=== Work instruction ===
Counting every line in the records below that holds "purple", give the total and add nothing.
· · · · ·
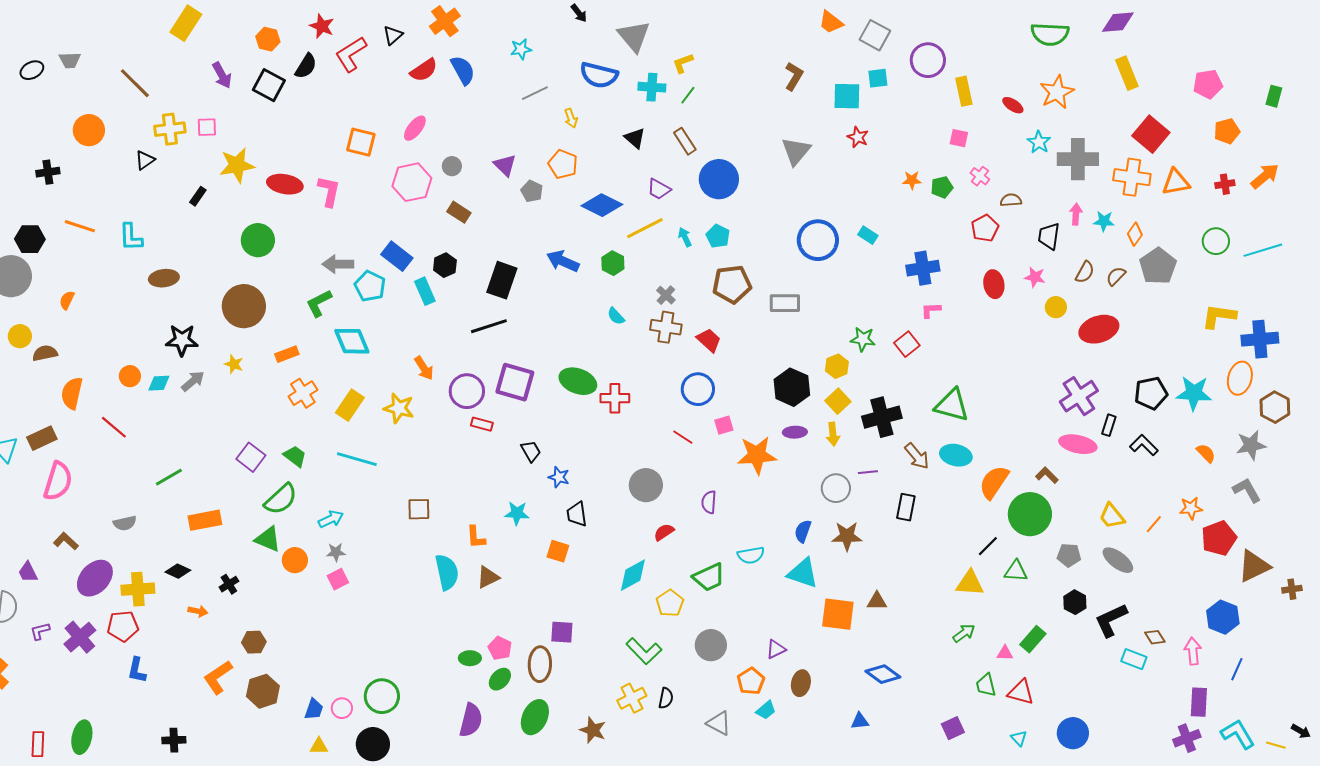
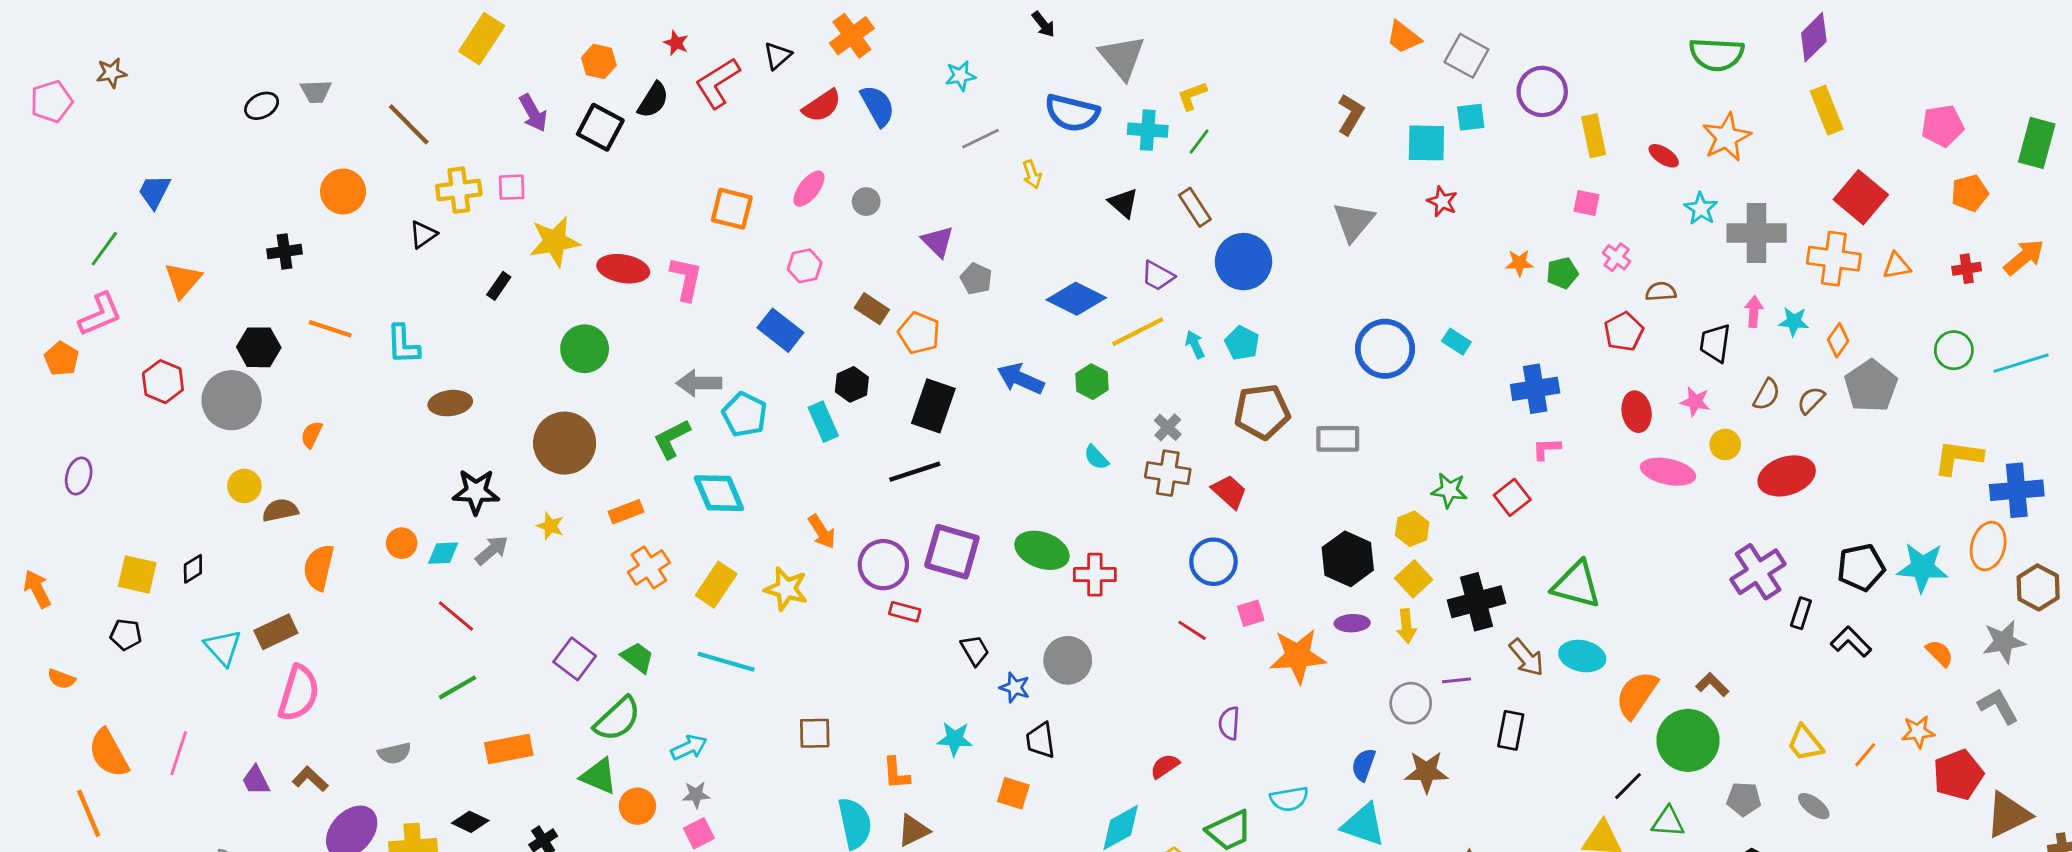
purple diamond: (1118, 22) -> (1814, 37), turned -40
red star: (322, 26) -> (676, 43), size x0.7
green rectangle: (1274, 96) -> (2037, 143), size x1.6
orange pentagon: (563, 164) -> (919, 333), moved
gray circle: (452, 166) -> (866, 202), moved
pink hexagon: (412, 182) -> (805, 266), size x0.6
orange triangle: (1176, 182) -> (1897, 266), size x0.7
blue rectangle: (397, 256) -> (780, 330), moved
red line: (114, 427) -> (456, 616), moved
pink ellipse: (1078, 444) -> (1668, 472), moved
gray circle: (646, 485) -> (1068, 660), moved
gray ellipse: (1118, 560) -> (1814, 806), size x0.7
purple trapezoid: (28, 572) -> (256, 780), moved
· · · · ·
=== Reply to the exercise ===
2